→ Goal of the exercise
Go to the line containing "to orange-coloured_saguaro_cactus <522,716>" and return it and each line after it exactly, through the end of the data below, and nothing more.

(Scene images with change listings)
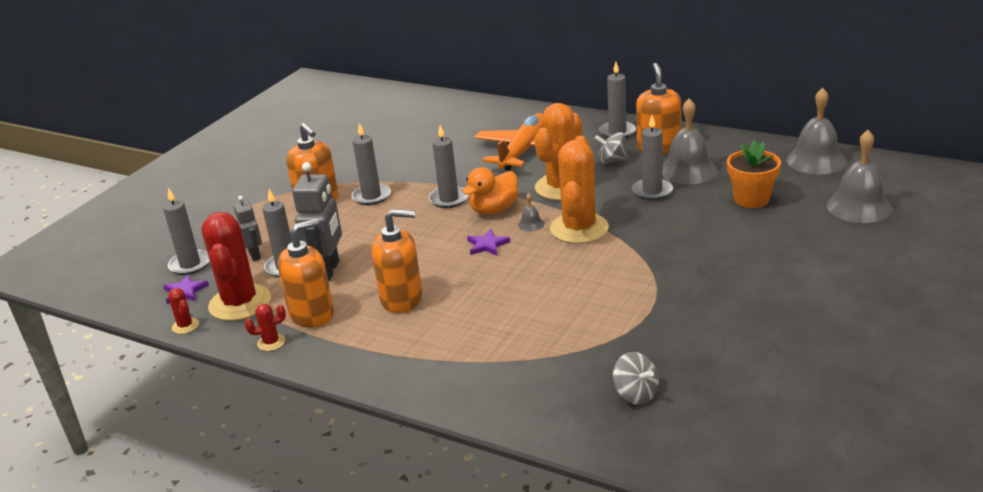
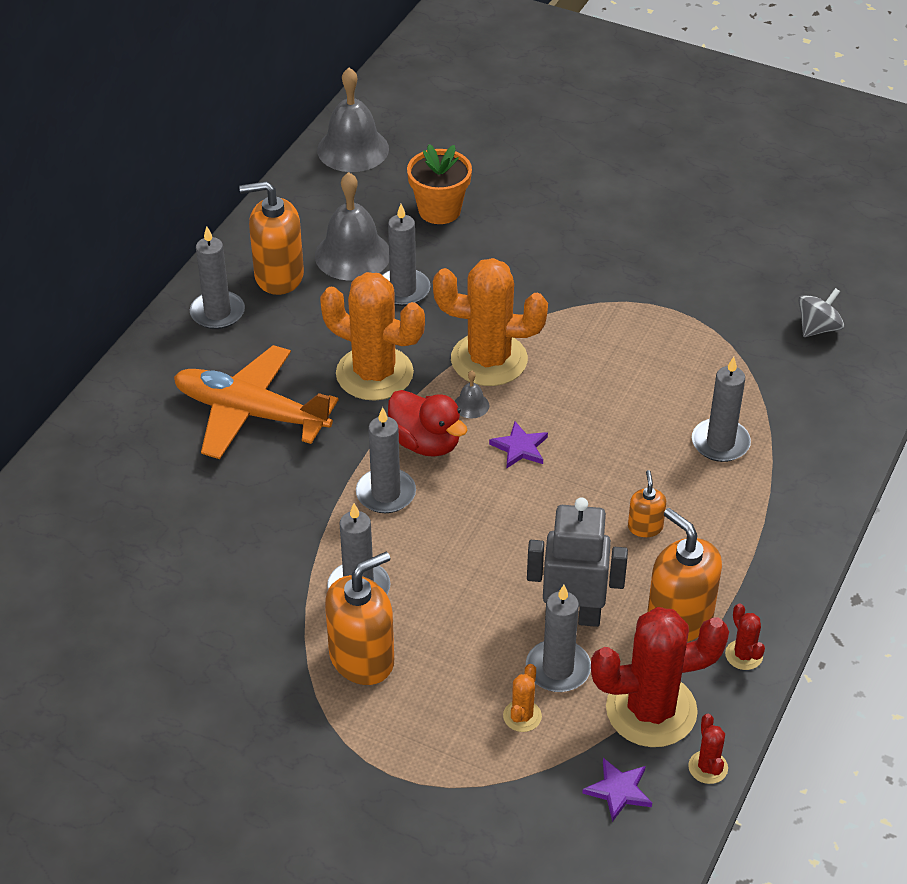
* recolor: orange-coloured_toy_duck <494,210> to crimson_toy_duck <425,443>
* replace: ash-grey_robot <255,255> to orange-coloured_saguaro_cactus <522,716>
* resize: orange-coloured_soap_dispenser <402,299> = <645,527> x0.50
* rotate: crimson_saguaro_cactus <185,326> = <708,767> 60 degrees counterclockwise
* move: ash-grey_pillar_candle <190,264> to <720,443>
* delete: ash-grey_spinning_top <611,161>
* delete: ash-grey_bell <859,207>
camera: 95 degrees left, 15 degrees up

→ Answer to the exercise
* replace: ash-grey_robot <255,255> to orange-coloured_saguaro_cactus <522,716>
* resize: orange-coloured_soap_dispenser <402,299> = <645,527> x0.50
* rotate: crimson_saguaro_cactus <185,326> = <708,767> 60 degrees counterclockwise
* move: ash-grey_pillar_candle <190,264> to <720,443>
* delete: ash-grey_spinning_top <611,161>
* delete: ash-grey_bell <859,207>
camera: 95 degrees left, 15 degrees up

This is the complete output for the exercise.